> **Your objective**: The records follow. Copy each one exactly.
——————
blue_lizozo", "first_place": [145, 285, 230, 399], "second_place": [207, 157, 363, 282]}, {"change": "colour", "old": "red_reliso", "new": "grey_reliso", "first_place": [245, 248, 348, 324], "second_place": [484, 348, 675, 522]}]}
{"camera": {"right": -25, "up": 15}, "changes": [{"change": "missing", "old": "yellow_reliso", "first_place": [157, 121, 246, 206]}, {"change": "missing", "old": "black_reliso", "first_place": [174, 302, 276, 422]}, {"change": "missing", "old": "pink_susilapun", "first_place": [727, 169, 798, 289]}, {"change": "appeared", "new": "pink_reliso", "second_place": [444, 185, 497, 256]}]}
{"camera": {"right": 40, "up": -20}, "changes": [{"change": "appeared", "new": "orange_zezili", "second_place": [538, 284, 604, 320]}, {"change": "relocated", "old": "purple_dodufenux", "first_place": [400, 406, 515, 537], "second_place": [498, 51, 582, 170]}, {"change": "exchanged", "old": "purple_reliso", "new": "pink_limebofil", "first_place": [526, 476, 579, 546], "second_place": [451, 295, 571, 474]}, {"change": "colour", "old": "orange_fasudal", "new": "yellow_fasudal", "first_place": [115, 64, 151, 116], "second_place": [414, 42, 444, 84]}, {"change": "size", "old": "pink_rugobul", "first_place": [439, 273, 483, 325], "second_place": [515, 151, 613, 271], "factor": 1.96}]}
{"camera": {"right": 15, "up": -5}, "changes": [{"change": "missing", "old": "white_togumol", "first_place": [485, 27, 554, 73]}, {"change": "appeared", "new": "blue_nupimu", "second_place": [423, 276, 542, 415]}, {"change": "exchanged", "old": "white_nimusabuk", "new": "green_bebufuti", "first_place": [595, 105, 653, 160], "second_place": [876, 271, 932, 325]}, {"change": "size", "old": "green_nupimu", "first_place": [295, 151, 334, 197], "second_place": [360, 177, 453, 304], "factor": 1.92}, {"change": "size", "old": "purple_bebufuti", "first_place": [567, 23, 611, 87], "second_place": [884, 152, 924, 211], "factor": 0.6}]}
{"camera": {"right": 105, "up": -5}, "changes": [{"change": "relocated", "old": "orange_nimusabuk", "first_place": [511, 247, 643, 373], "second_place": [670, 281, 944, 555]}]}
——————
> **Output of the task**:
blue_lizozo", "first_place": [145, 285, 230, 399], "second_place": [207, 157, 363, 282]}, {"change": "colour", "old": "red_reliso", "new": "grey_reliso", "first_place": [245, 248, 348, 324], "second_place": [484, 348, 675, 522]}]}
{"camera": {"right": -25, "up": 15}, "changes": [{"change": "missing", "old": "yellow_reliso", "first_place": [157, 121, 246, 206]}, {"change": "missing", "old": "black_reliso", "first_place": [174, 302, 276, 422]}, {"change": "missing", "old": "pink_susilapun", "first_place": [727, 169, 798, 289]}, {"change": "appeared", "new": "pink_reliso", "second_place": [444, 185, 497, 256]}]}
{"camera": {"right": 40, "up": -20}, "changes": [{"change": "appeared", "new": "orange_zezili", "second_place": [538, 284, 604, 320]}, {"change": "relocated", "old": "purple_dodufenux", "first_place": [400, 406, 515, 537], "second_place": [498, 51, 582, 170]}, {"change": "exchanged", "old": "purple_reliso", "new": "pink_limebofil", "first_place": [526, 476, 579, 546], "second_place": [451, 295, 571, 474]}, {"change": "colour", "old": "orange_fasudal", "new": "yellow_fasudal", "first_place": [115, 64, 151, 116], "second_place": [414, 42, 444, 84]}, {"change": "size", "old": "pink_rugobul", "first_place": [439, 273, 483, 325], "second_place": [515, 151, 613, 271], "factor": 1.96}]}
{"camera": {"right": 15, "up": -5}, "changes": [{"change": "missing", "old": "white_togumol", "first_place": [485, 27, 554, 73]}, {"change": "appeared", "new": "blue_nupimu", "second_place": [423, 276, 542, 415]}, {"change": "exchanged", "old": "white_nimusabuk", "new": "green_bebufuti", "first_place": [595, 105, 653, 160], "second_place": [876, 271, 932, 325]}, {"change": "size", "old": "green_nupimu", "first_place": [295, 151, 334, 197], "second_place": [360, 177, 453, 304], "factor": 1.92}, {"change": "size", "old": "purple_bebufuti", "first_place": [567, 23, 611, 87], "second_place": [884, 152, 924, 211], "factor": 0.6}]}
{"camera": {"right": 105, "up": -5}, "changes": [{"change": "relocated", "old": "orange_nimusabuk", "first_place": [511, 247, 643, 373], "second_place": [670, 281, 944, 555]}]}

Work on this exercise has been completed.